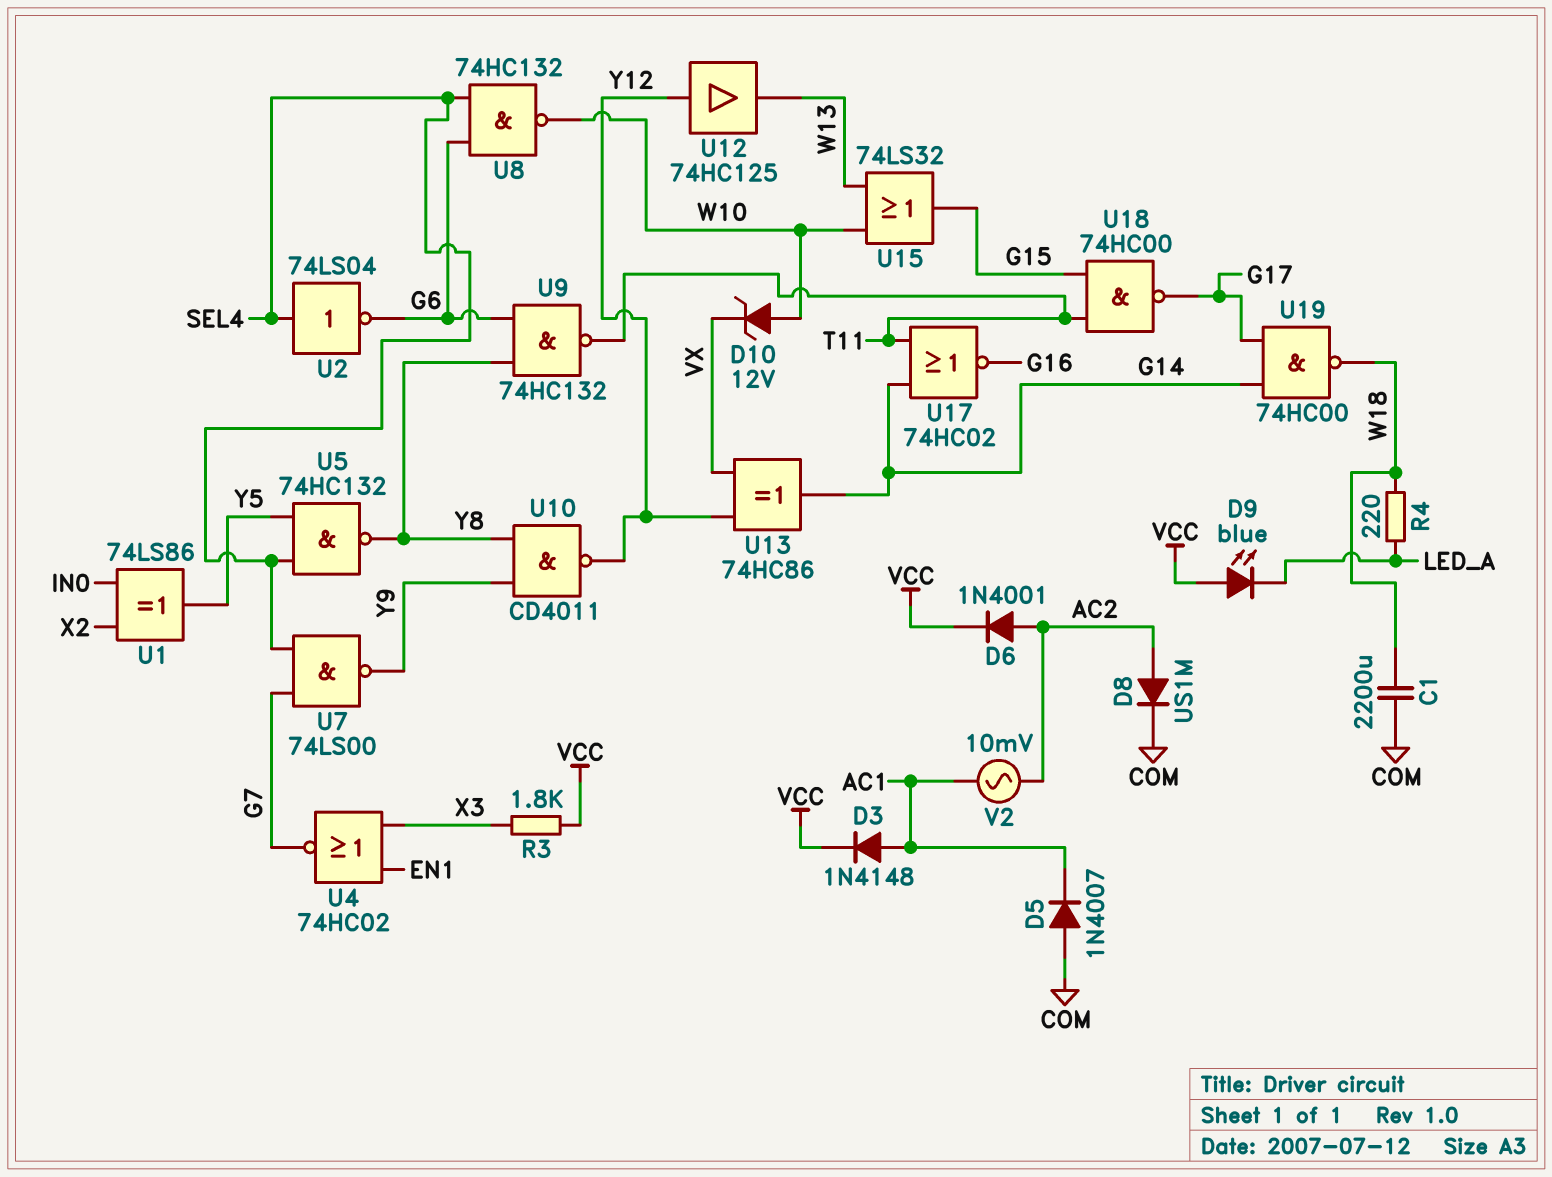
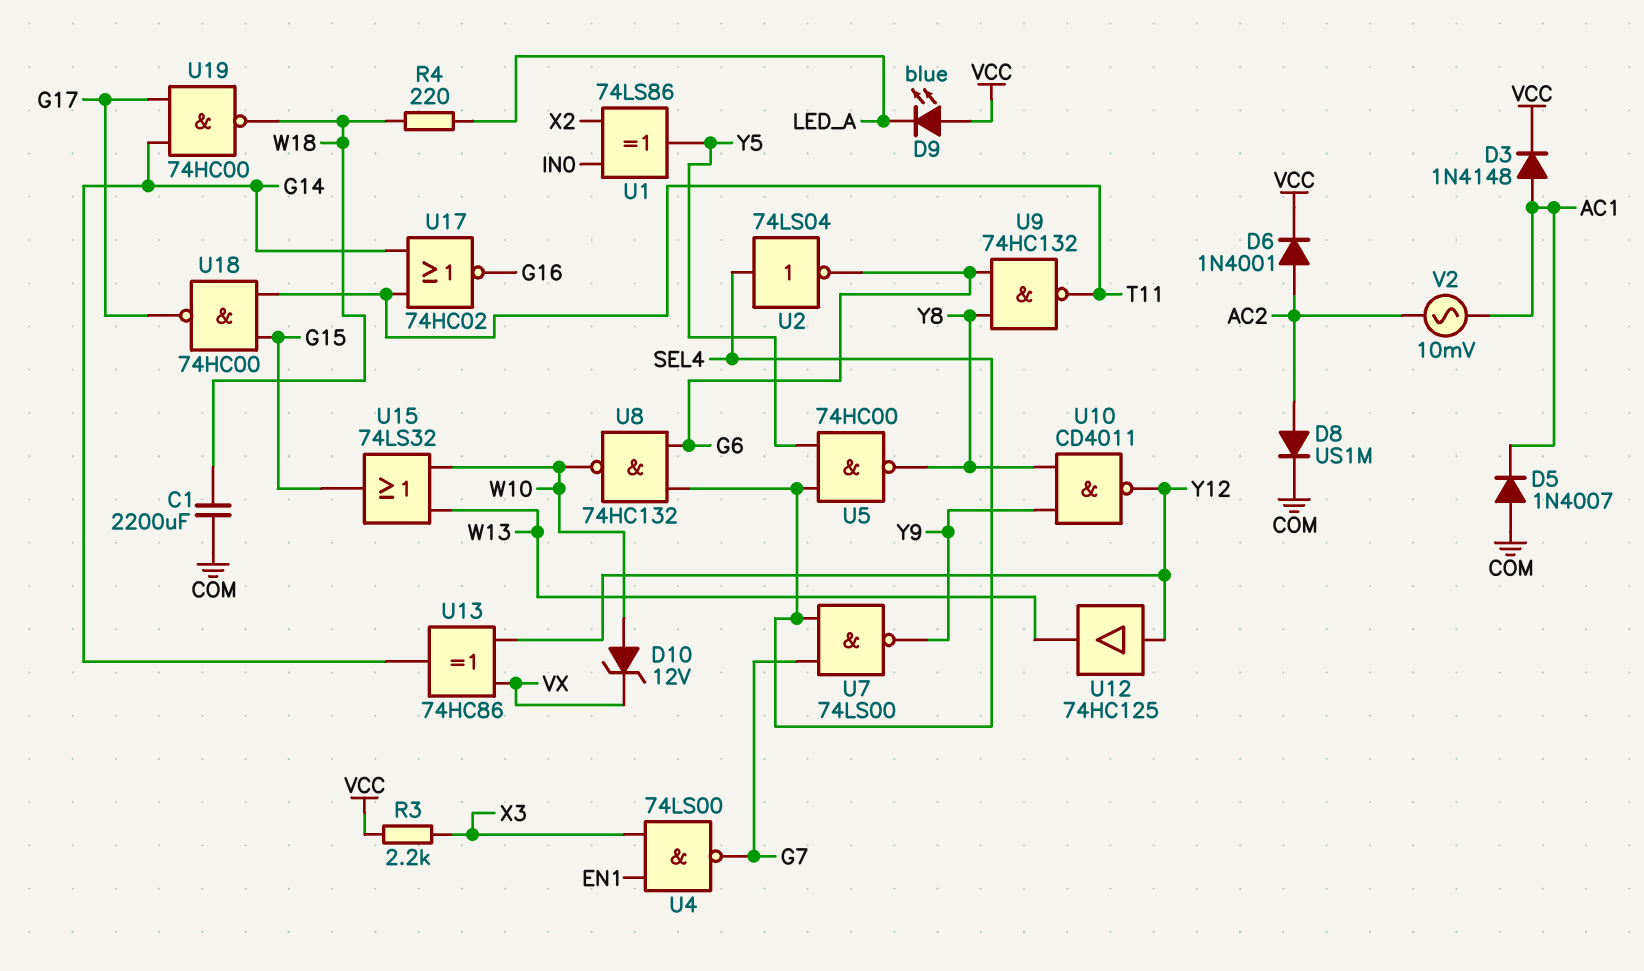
R3: 1.8k (VCC, X3) -> 2.2k (VCC, X3)
U4: NOR 74HC02 (in EN1, in X3, out G7) -> NAND 74LS00 (in EN1, in X3, out G7)
U5: NAND 74HC132 (in SEL4, in Y5, out Y8) -> NAND 74HC00 (in SEL4, in Y5, out Y8)

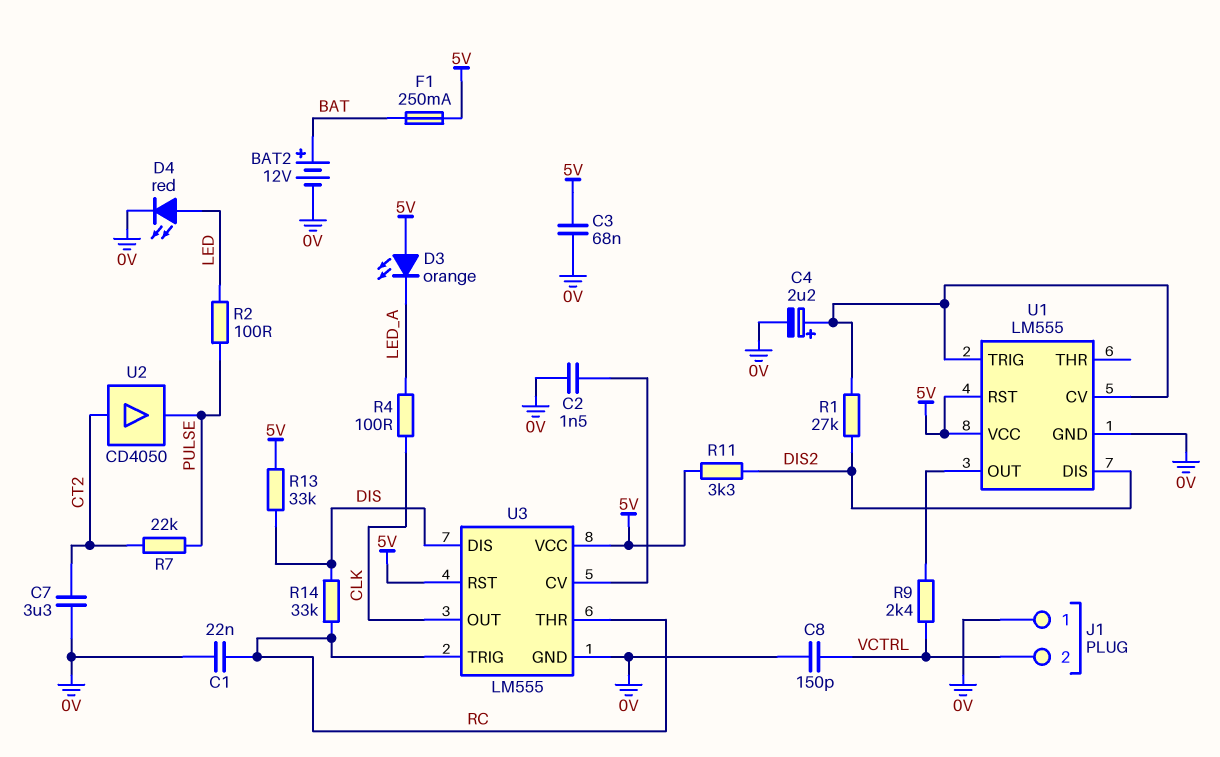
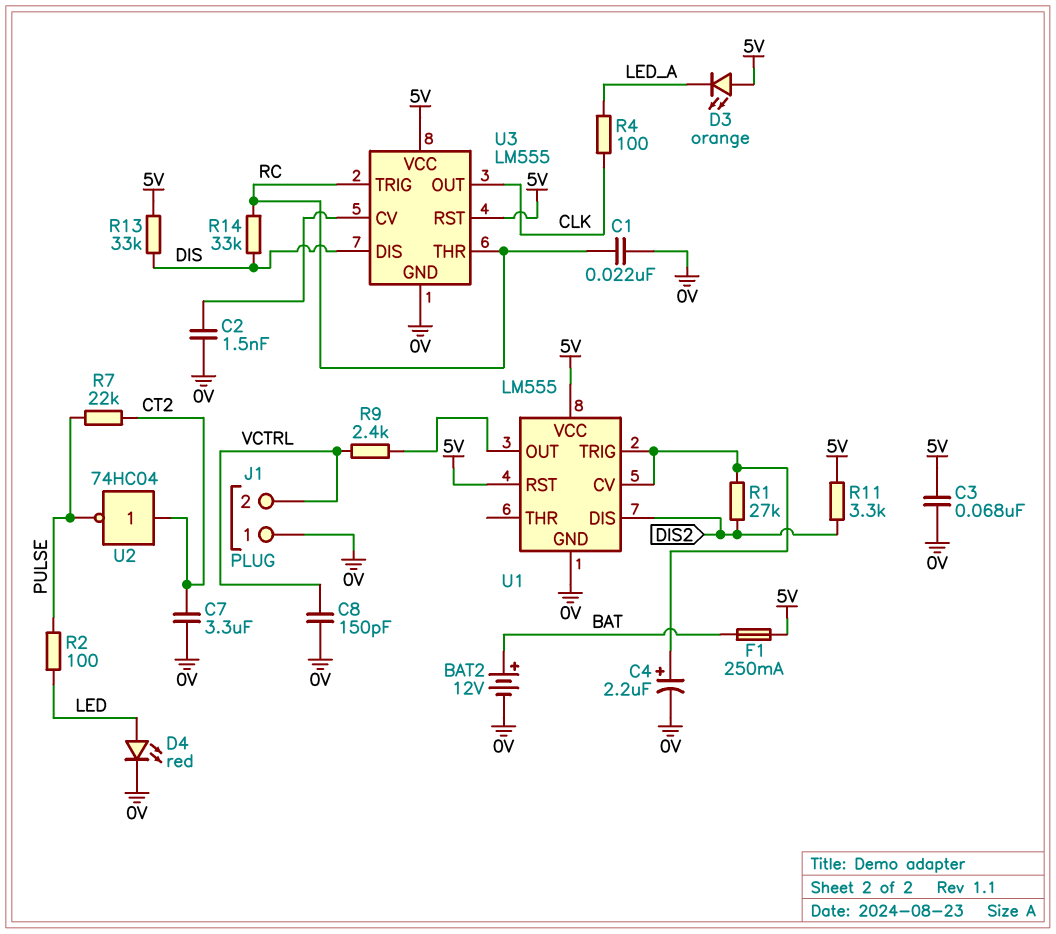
U2: buffer CD4050 (in CT2, out PULSE) -> NOT 74HC04 (in CT2, out PULSE)

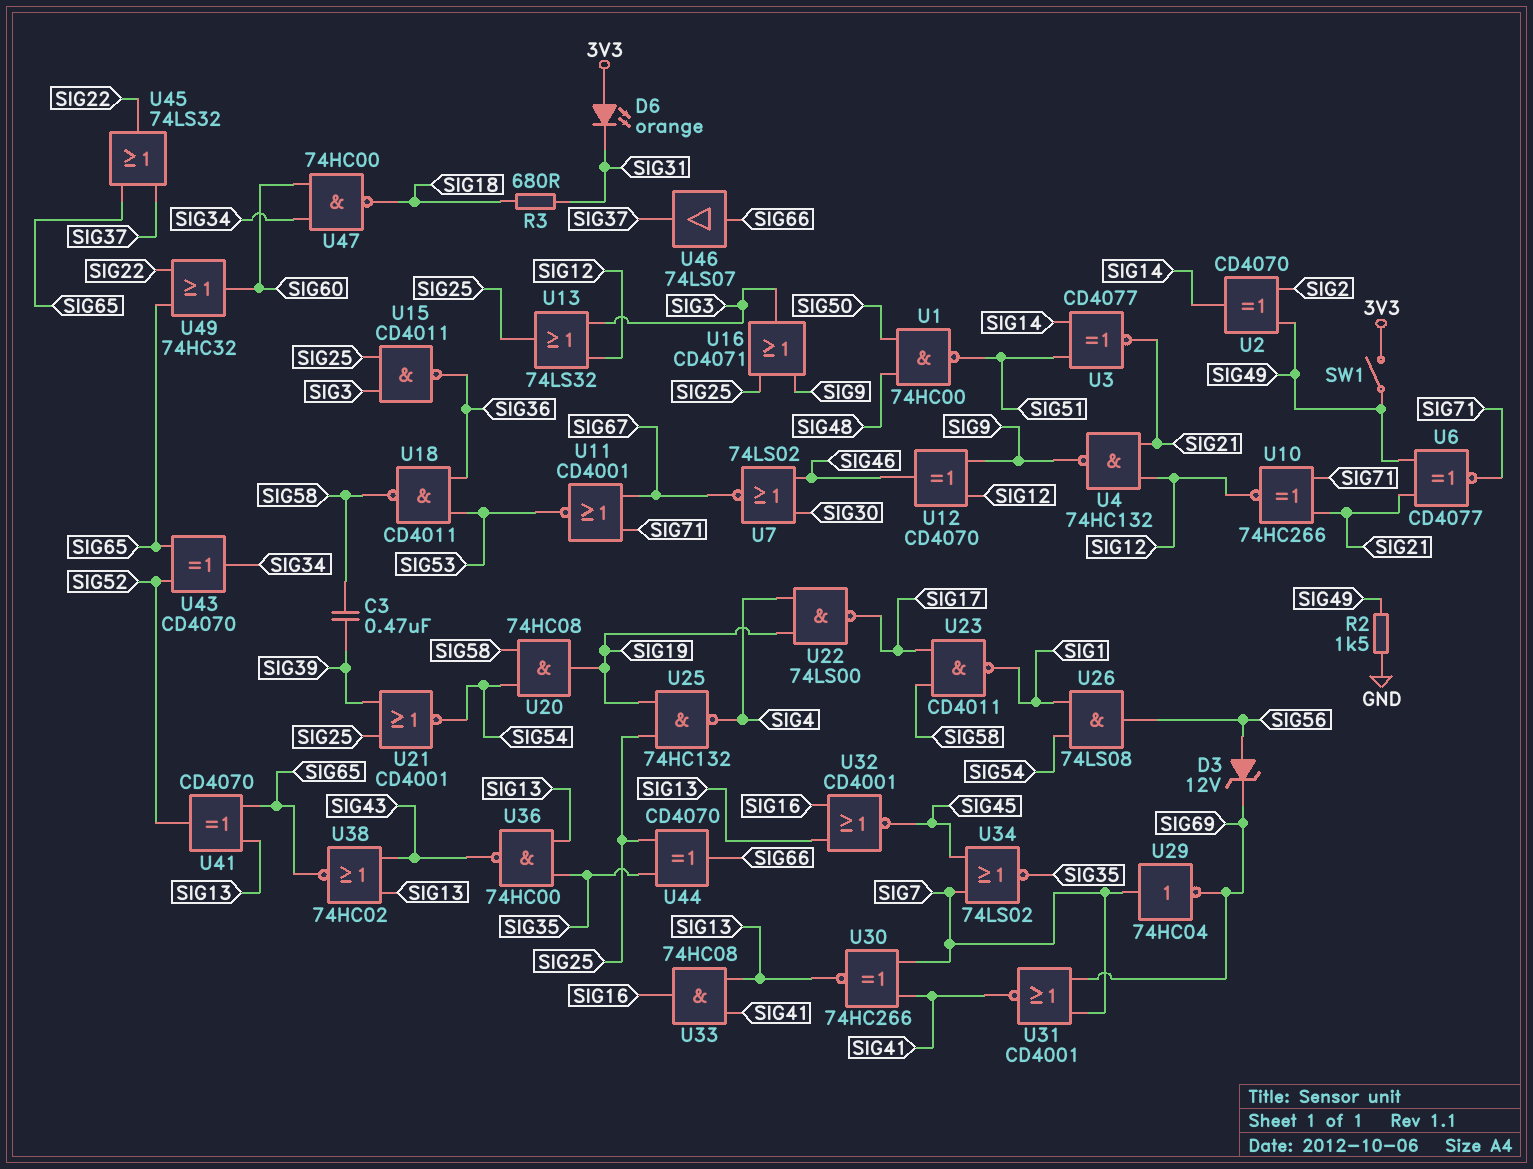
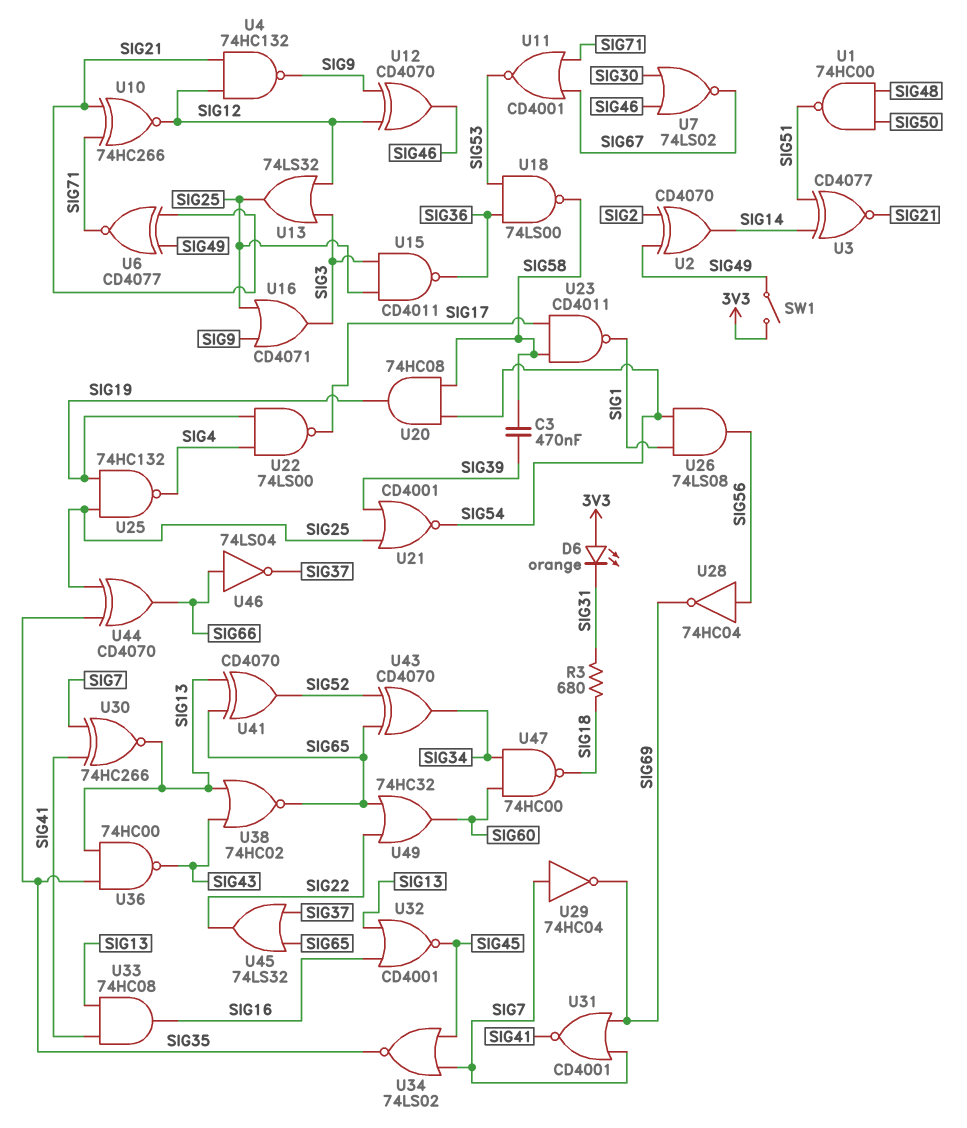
D3: zener 12V (A SIG56, K SIG69) -> none
R2: 1.5k (GND, SIG49) -> none
U18: NAND CD4011 (in SIG36, in SIG53, out SIG58) -> NAND 74LS00 (in SIG36, in SIG53, out SIG58)
U28: none -> NOT 74HC04 (in SIG56, out SIG69)
U46: buffer 74LS07 (in SIG66, out SIG37) -> NOT 74LS04 (in SIG66, out SIG37)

Work task:
The number of lines in the data holding the string "buffer" is the whole answer.

Task response:
2